■ **Direction**:
Convert the entries below into a Markdown table with two columns, Row and Line, that holds a row number and one line per row. Skip blank lines and leave the pictures out.

[Stored records]

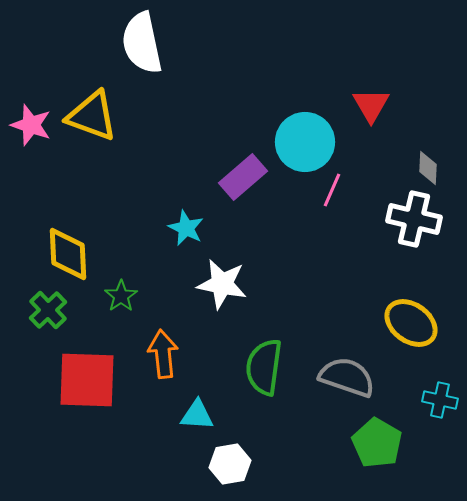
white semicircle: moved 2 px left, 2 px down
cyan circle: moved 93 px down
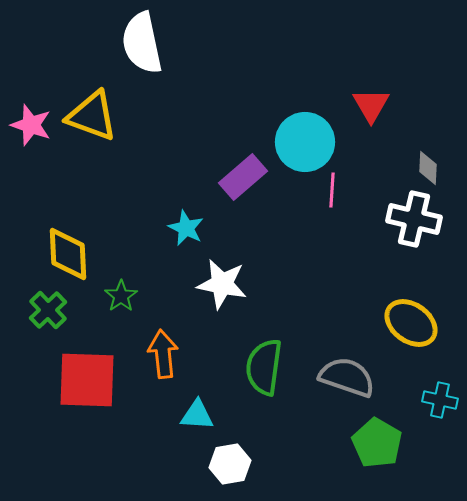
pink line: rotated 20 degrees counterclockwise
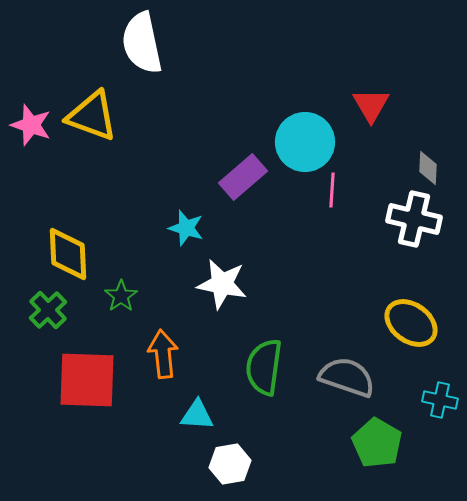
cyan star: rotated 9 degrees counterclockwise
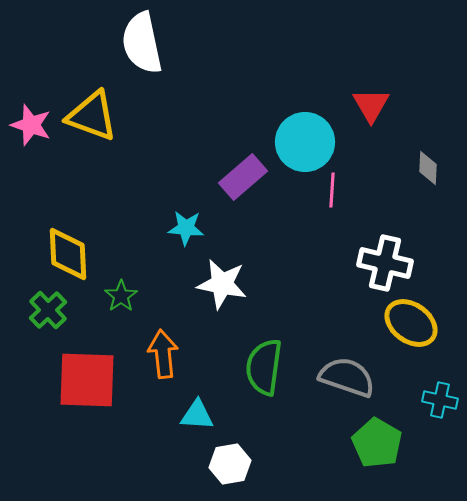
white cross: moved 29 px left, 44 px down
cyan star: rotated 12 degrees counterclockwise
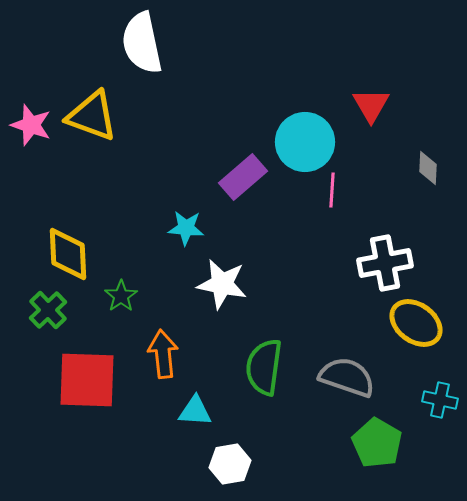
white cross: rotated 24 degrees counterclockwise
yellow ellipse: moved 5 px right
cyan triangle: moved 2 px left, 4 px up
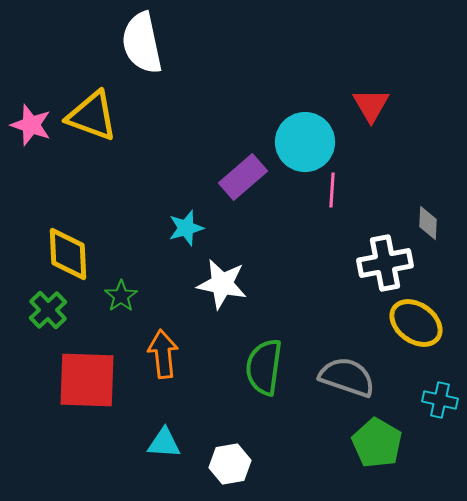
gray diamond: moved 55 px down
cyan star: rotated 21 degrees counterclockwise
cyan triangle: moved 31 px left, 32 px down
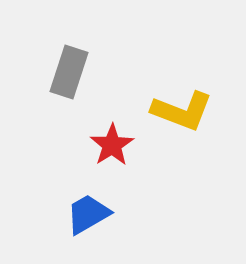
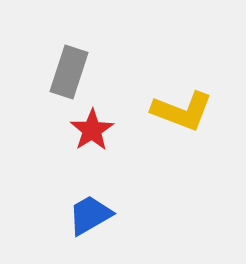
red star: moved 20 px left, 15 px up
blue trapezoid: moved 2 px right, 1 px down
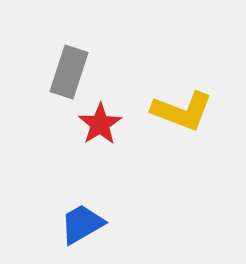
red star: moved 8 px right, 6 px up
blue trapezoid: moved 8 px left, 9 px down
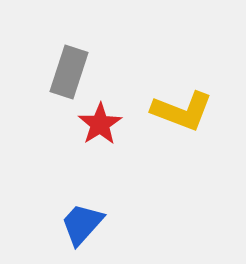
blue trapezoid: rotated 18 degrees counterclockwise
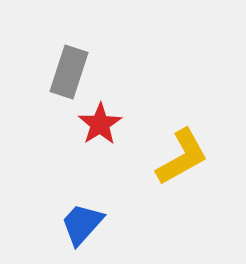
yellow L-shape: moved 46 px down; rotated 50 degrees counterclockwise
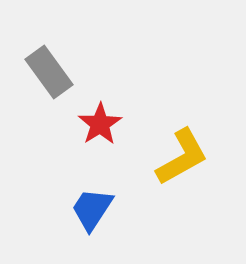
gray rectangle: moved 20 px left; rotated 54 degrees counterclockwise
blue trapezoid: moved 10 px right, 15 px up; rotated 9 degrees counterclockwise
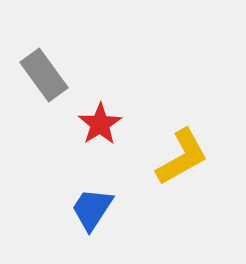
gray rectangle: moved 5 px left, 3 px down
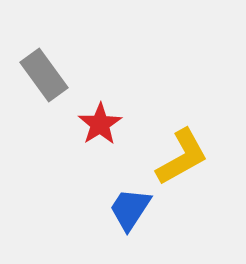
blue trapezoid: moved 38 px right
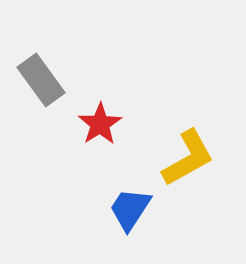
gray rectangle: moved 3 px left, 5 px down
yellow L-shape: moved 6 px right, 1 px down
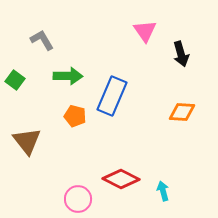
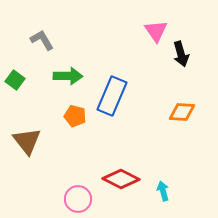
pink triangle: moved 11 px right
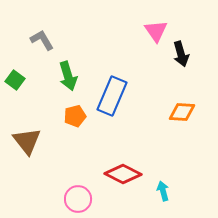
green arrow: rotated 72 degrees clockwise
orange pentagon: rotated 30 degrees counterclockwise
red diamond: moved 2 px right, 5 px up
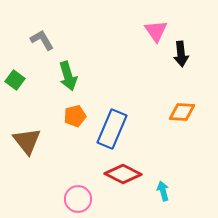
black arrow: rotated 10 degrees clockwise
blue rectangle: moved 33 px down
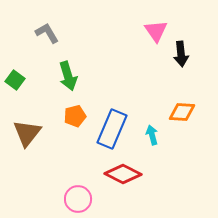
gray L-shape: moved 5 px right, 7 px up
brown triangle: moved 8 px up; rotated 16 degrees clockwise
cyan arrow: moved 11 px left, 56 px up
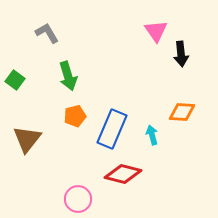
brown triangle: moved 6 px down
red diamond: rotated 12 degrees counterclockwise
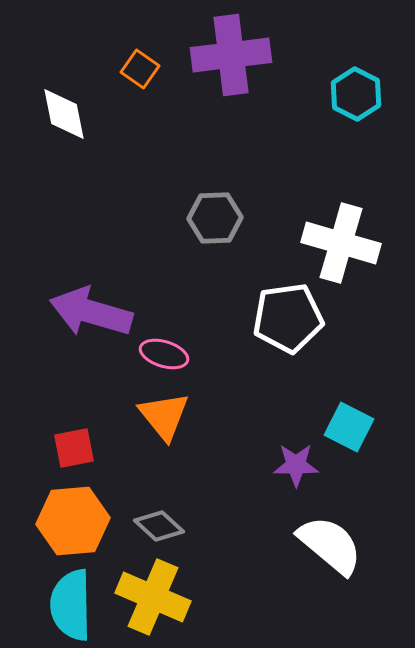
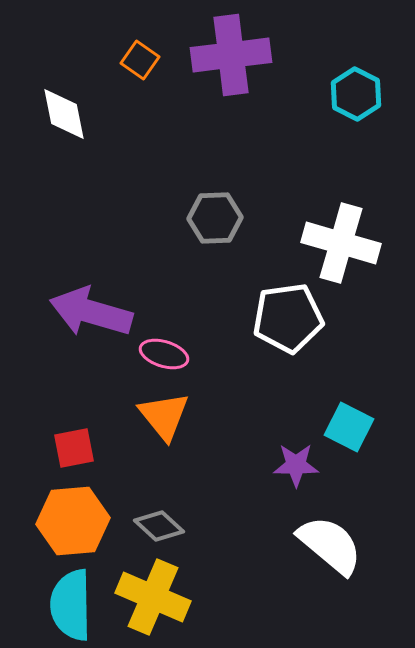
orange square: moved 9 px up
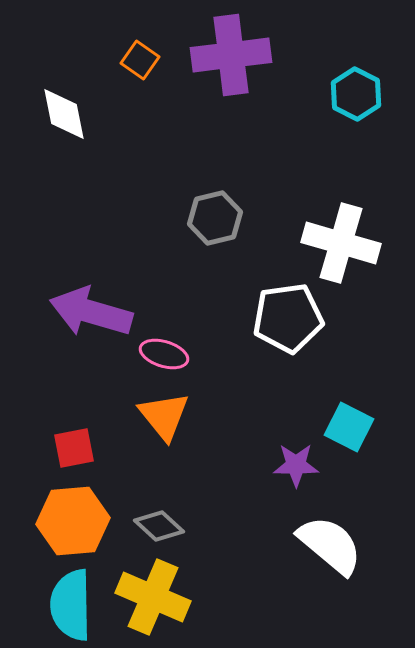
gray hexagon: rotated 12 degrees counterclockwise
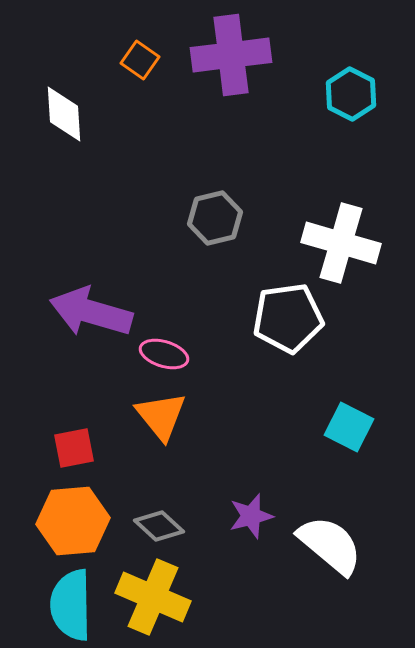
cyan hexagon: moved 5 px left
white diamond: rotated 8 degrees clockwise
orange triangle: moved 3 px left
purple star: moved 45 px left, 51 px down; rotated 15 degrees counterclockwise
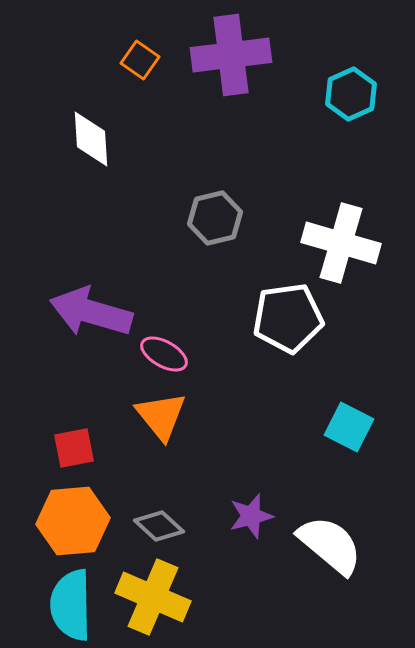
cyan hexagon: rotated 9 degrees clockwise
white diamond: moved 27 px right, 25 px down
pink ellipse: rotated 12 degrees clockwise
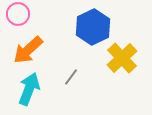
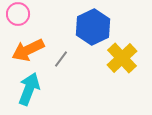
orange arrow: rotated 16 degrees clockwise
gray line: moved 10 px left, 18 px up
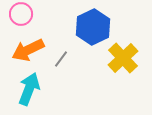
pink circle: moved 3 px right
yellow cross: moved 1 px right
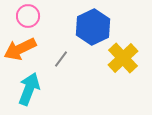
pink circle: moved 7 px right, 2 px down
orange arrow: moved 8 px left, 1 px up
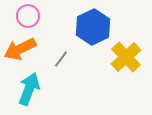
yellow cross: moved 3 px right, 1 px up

■ **Completed task**:
| Row | Line |
|---|---|
| 1 | white semicircle: moved 2 px left, 2 px down |
| 2 | cyan circle: moved 93 px down |
| 3 | pink line: rotated 20 degrees counterclockwise |
| 4 | cyan star: rotated 9 degrees counterclockwise |
| 5 | white cross: moved 29 px left, 44 px down |
| 6 | cyan star: rotated 12 degrees counterclockwise |
| 7 | white cross: rotated 24 degrees counterclockwise |
| 8 | yellow ellipse: moved 5 px right |
| 9 | cyan triangle: moved 2 px left, 4 px up |
| 10 | gray diamond: moved 55 px down |
| 11 | cyan star: rotated 21 degrees counterclockwise |
| 12 | cyan triangle: moved 31 px left, 32 px down |
| 13 | red star: moved 20 px left, 15 px up |
| 14 | blue trapezoid: moved 2 px right, 1 px down |
| 15 | red star: moved 8 px right, 6 px up |
| 16 | blue trapezoid: moved 8 px left, 9 px down |
| 17 | blue trapezoid: rotated 18 degrees counterclockwise |
| 18 | yellow L-shape: moved 46 px down; rotated 50 degrees counterclockwise |
| 19 | gray rectangle: moved 20 px left; rotated 54 degrees counterclockwise |
| 20 | blue trapezoid: moved 10 px right, 15 px up; rotated 9 degrees counterclockwise |
| 21 | gray rectangle: moved 5 px left, 3 px down |
| 22 | blue trapezoid: moved 38 px right |
| 23 | gray rectangle: moved 3 px left, 5 px down |
| 24 | yellow L-shape: moved 6 px right, 1 px down |
| 25 | pink triangle: moved 11 px right |
| 26 | green arrow: rotated 72 degrees clockwise |
| 27 | orange pentagon: rotated 30 degrees counterclockwise |
| 28 | red diamond: moved 2 px right, 5 px up |
| 29 | black arrow: rotated 10 degrees clockwise |
| 30 | blue rectangle: moved 33 px down |
| 31 | gray L-shape: moved 5 px right, 7 px up |
| 32 | brown triangle: moved 8 px up; rotated 16 degrees clockwise |
| 33 | cyan arrow: moved 11 px left, 56 px up |
| 34 | brown triangle: moved 6 px down |
| 35 | red diamond: rotated 12 degrees counterclockwise |
| 36 | orange square: moved 9 px up |
| 37 | gray hexagon: rotated 12 degrees counterclockwise |
| 38 | cyan hexagon: moved 5 px left |
| 39 | white diamond: rotated 8 degrees clockwise |
| 40 | orange triangle: moved 3 px left |
| 41 | purple star: moved 45 px left, 51 px down; rotated 15 degrees counterclockwise |
| 42 | cyan hexagon: rotated 9 degrees clockwise |
| 43 | white diamond: moved 27 px right, 25 px down |
| 44 | pink ellipse: rotated 12 degrees clockwise |
| 45 | orange arrow: rotated 16 degrees clockwise |
| 46 | gray line: moved 10 px left, 18 px up |
| 47 | pink circle: moved 3 px right |
| 48 | yellow cross: moved 1 px right |
| 49 | pink circle: moved 7 px right, 2 px down |
| 50 | orange arrow: moved 8 px left, 1 px up |
| 51 | yellow cross: moved 3 px right, 1 px up |